##### Records #####

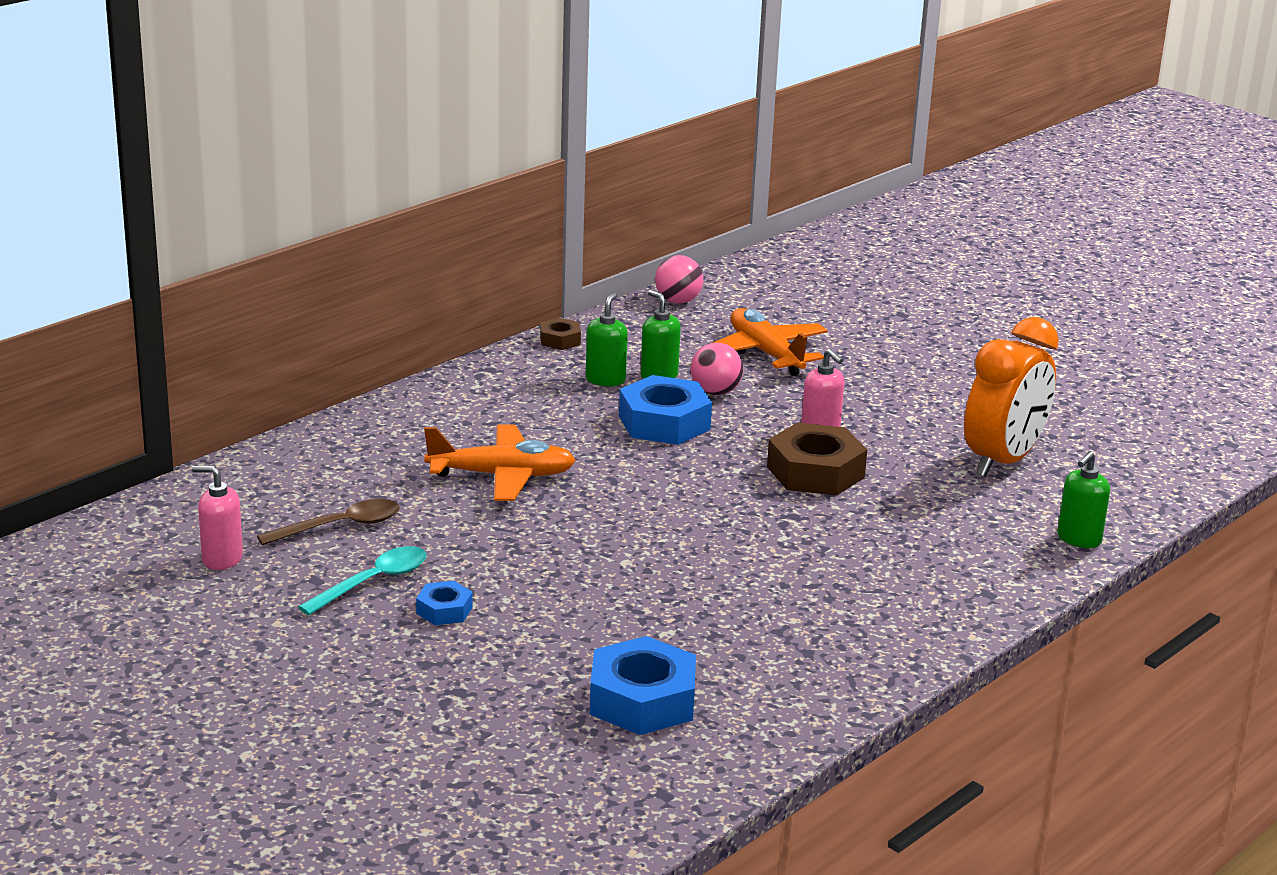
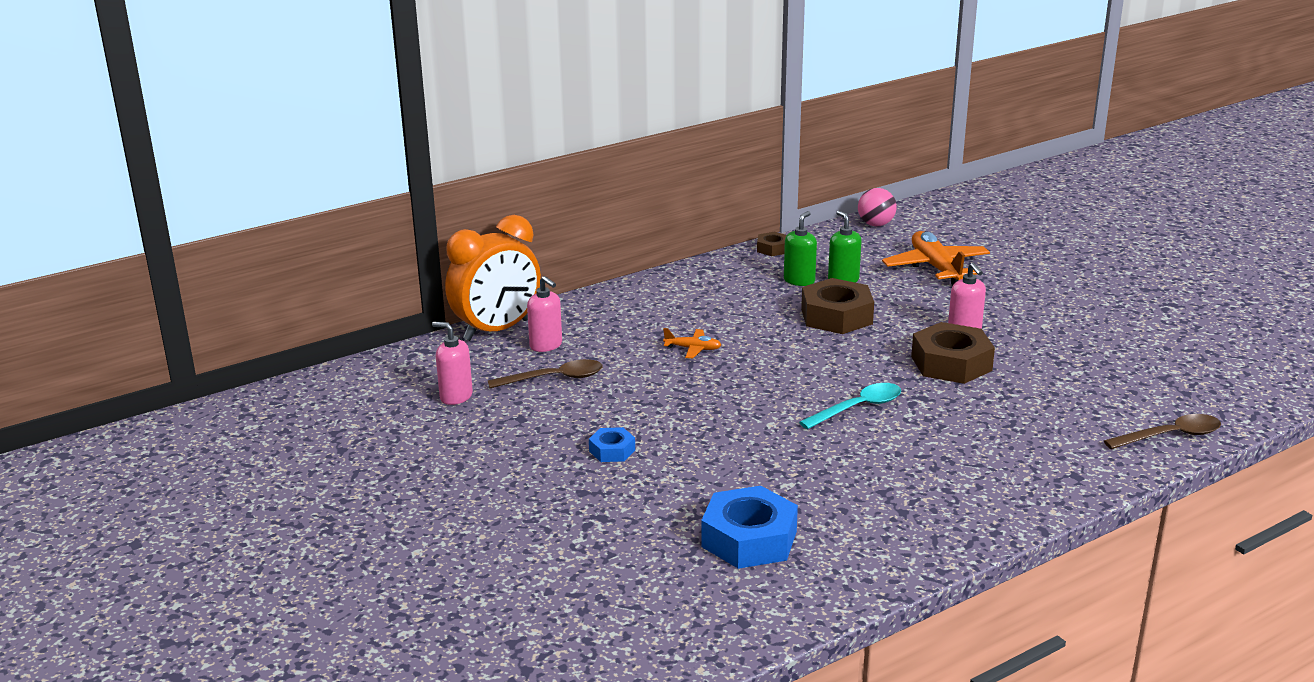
camera: 15 degrees right, 0 degrees up
(314, 484) = (546, 345): none -> pink soap dispenser
(373, 582) = (564, 423): turquoise spoon -> turquoise spoon (858, 408)
(501, 476) = (693, 349): orange plane -> orange plane, size x0.49
(664, 422) = (836, 316): blue nut -> brown nut
(715, 392) = (885, 295): pink ball -> none
(1003, 461) = (1117, 366): orange clock -> orange clock (497, 330)
(1078, 539) = (1170, 436): green soap dispenser -> brown spoon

#####

# [Your assignment]
Write out, without alteration, the line that contains "(501, 476) = (693, 349): orange" and all subsequent lines down to the end of the data above.

# [Reply to the exercise]
(501, 476) = (693, 349): orange plane -> orange plane, size x0.49
(664, 422) = (836, 316): blue nut -> brown nut
(715, 392) = (885, 295): pink ball -> none
(1003, 461) = (1117, 366): orange clock -> orange clock (497, 330)
(1078, 539) = (1170, 436): green soap dispenser -> brown spoon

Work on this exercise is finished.